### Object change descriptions
= = = =

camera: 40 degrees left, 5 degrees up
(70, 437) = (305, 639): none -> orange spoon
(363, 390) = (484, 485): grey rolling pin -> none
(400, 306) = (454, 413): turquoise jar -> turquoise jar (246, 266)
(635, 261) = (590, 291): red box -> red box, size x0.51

= = = =

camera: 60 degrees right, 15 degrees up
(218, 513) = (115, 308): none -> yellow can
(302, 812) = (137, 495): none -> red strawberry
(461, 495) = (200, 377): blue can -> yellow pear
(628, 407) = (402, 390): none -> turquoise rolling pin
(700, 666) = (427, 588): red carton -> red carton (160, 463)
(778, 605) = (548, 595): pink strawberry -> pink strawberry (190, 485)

= = = =

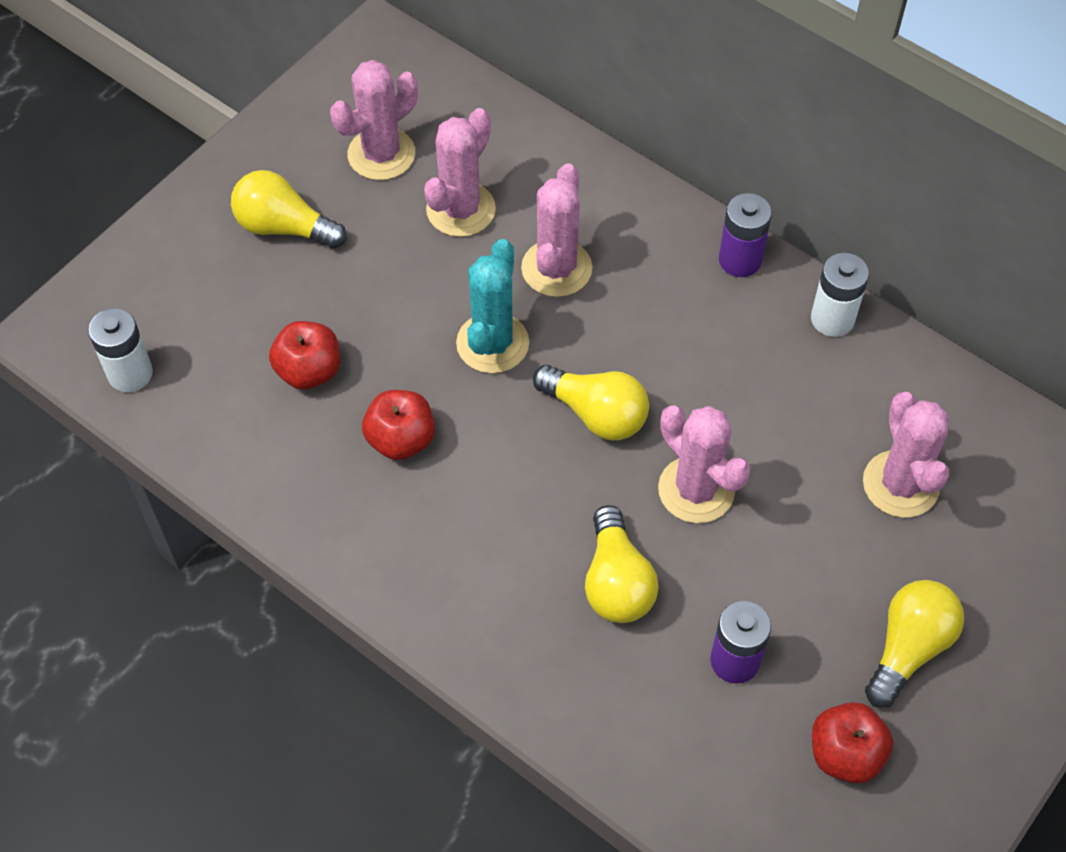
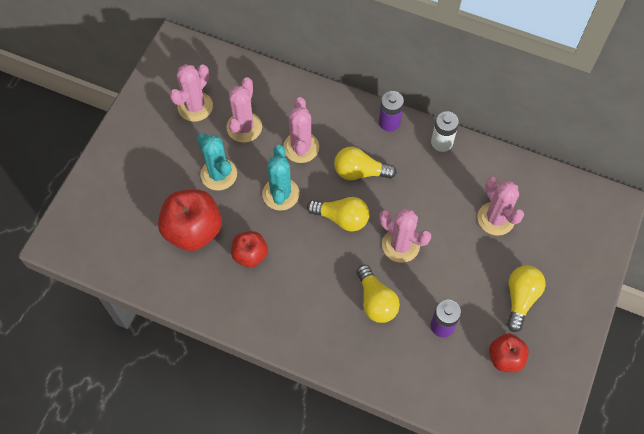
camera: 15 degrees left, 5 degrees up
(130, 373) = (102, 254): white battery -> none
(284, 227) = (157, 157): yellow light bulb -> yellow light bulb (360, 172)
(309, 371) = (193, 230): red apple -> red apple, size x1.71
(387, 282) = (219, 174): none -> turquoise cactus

= = = =

### What is expected
Look above for the line holding "(130, 373) = (102, 254): white" and the line holding "(387, 282) = (219, 174): none". Retype both, and every line between them, word for word and nothing else.

### Answer section
(130, 373) = (102, 254): white battery -> none
(284, 227) = (157, 157): yellow light bulb -> yellow light bulb (360, 172)
(309, 371) = (193, 230): red apple -> red apple, size x1.71
(387, 282) = (219, 174): none -> turquoise cactus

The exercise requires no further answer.